### What is needed
Reproduce word for word, from the entries below, the line with "Now Playing: [389,303,590,463]", the line with "Now Playing: [227,430,445,604]", and every line between them, and nothing more.
● ● ● ● ● ● ●
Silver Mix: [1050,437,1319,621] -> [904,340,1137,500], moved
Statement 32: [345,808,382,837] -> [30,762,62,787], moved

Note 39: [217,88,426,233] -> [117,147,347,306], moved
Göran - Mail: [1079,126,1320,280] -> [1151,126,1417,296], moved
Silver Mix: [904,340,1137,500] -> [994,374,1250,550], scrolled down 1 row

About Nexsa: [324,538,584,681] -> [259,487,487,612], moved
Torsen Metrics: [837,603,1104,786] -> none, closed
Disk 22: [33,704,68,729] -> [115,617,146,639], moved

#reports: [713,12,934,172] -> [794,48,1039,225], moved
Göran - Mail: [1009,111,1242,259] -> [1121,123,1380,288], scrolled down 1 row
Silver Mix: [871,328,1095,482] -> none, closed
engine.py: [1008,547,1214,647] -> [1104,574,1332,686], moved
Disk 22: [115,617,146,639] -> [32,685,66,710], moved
● ● ● ● ● ● ●
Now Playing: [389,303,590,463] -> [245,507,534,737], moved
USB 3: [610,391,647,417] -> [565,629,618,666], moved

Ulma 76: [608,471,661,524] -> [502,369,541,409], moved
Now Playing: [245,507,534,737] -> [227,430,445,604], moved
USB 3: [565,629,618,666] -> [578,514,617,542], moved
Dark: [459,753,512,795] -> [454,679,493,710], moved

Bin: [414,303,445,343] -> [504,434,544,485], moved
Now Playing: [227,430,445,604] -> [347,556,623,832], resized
● ● ● ● ● ● ●
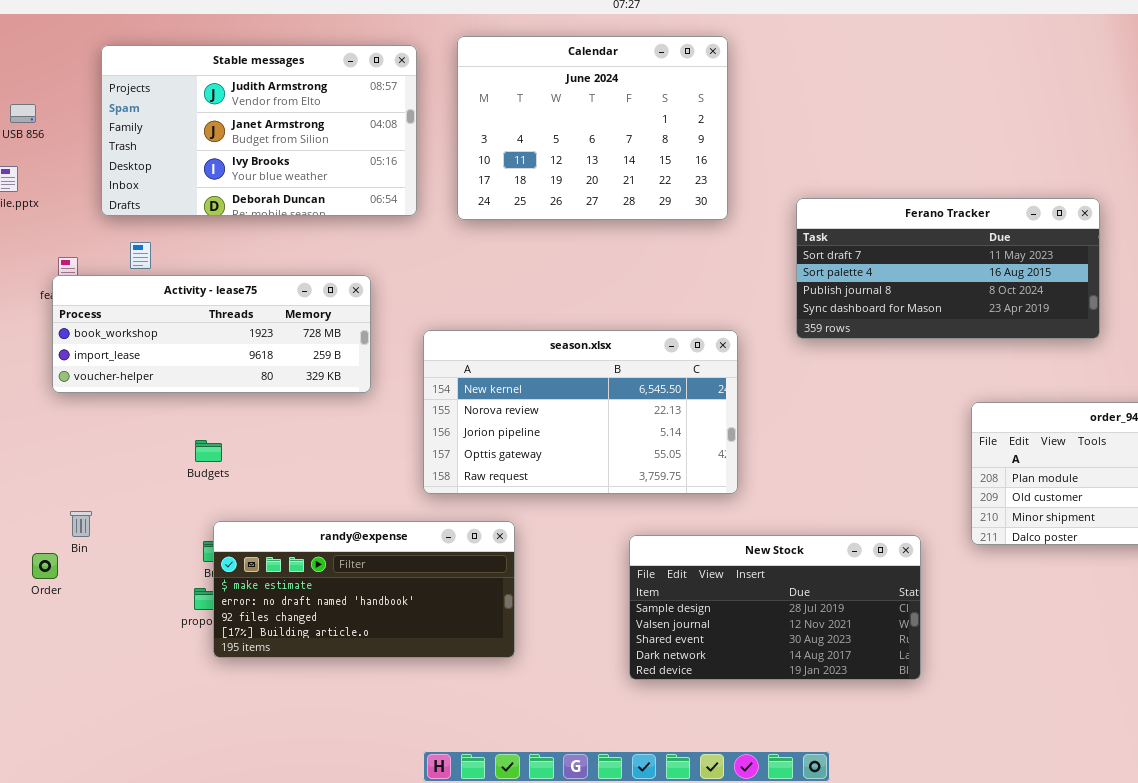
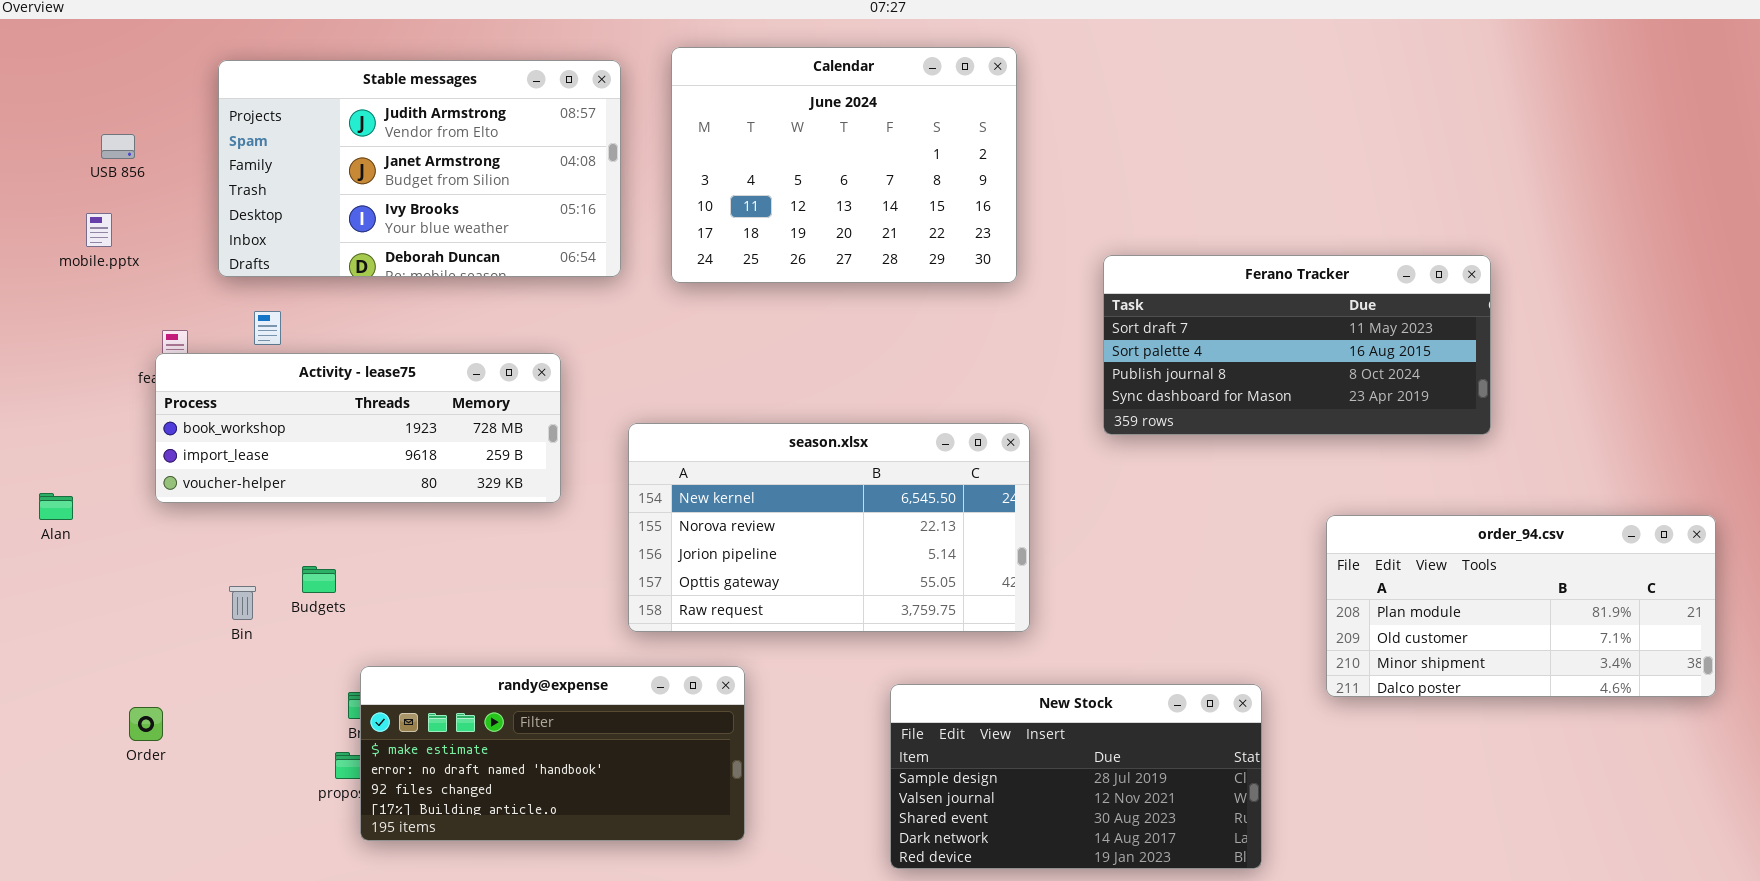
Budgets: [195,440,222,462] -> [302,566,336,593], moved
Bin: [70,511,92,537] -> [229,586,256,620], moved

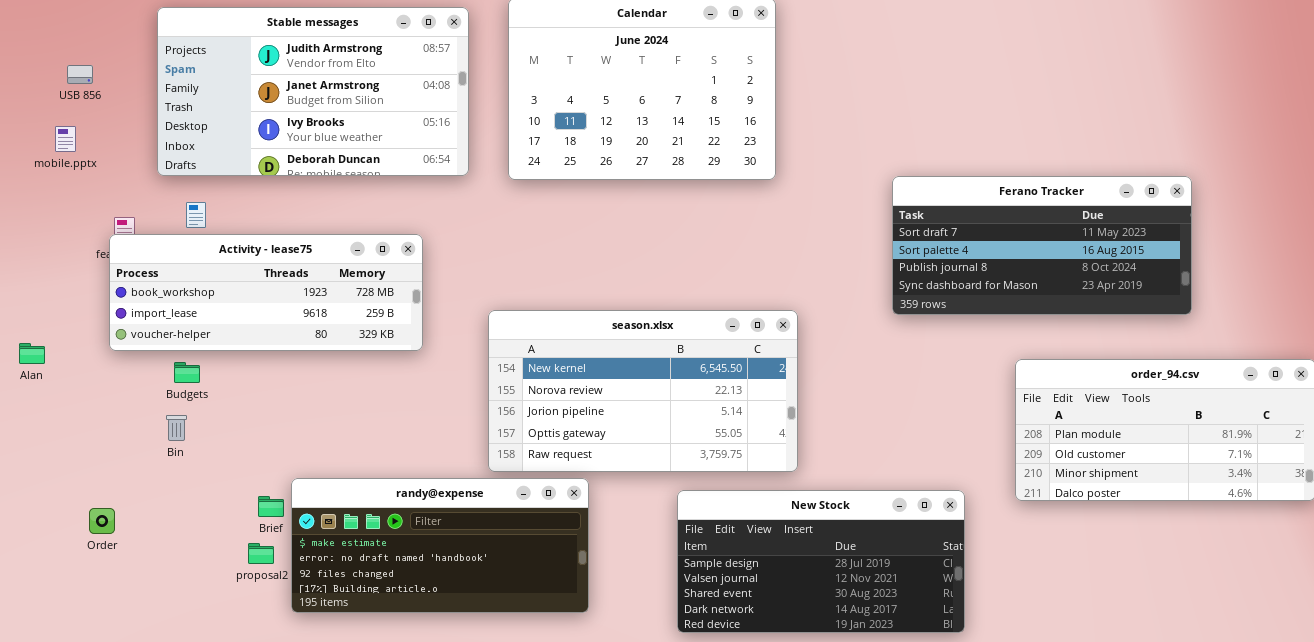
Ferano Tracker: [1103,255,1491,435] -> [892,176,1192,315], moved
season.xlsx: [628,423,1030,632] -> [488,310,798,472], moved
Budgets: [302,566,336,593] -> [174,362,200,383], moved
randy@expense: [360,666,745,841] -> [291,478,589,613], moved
● ● ● ● ● ● ●
### Task result
Now Playing: [389,303,590,463] -> [245,507,534,737], moved
USB 3: [610,391,647,417] -> [565,629,618,666], moved

Ulma 76: [608,471,661,524] -> [502,369,541,409], moved
Now Playing: [245,507,534,737] -> [227,430,445,604], moved
USB 3: [565,629,618,666] -> [578,514,617,542], moved
Dark: [459,753,512,795] -> [454,679,493,710], moved

Bin: [414,303,445,343] -> [504,434,544,485], moved
Now Playing: [227,430,445,604] -> [347,556,623,832], resized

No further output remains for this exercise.